Set task >> How many of the rows below contain the string "bounding"? Case counts, so give only the number.

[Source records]
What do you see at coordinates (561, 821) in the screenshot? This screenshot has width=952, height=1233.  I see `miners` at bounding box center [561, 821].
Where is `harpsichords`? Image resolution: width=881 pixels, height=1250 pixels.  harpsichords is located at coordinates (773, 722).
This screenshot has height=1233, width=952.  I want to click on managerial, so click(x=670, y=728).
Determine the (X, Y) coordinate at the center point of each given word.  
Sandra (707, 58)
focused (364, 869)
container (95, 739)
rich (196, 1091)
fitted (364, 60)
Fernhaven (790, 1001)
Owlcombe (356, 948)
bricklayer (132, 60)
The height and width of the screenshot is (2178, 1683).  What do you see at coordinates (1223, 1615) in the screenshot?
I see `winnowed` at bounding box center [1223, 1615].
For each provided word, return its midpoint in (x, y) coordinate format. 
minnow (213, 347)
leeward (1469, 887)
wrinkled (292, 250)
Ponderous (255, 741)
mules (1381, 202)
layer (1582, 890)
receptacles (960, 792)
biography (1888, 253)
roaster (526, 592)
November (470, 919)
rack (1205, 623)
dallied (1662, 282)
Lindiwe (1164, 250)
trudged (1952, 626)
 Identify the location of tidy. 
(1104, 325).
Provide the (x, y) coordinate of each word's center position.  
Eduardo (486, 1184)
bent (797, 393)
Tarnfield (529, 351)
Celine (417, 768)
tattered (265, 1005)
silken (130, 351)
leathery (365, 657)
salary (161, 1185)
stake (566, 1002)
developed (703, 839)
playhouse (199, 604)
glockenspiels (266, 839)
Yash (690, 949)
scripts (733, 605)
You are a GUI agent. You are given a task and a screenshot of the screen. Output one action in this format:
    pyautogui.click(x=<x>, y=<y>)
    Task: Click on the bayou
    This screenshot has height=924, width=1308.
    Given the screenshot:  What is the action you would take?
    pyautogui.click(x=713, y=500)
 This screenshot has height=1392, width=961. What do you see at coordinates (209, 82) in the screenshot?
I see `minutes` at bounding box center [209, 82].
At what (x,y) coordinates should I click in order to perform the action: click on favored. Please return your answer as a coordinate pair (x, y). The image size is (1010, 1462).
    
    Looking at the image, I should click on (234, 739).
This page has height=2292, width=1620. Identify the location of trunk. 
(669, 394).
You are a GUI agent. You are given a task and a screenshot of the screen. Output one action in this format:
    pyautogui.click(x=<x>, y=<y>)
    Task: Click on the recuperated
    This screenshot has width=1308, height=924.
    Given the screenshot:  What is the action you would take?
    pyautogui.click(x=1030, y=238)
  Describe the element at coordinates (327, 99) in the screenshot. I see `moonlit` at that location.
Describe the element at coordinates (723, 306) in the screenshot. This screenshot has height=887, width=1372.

Finished answer >> 3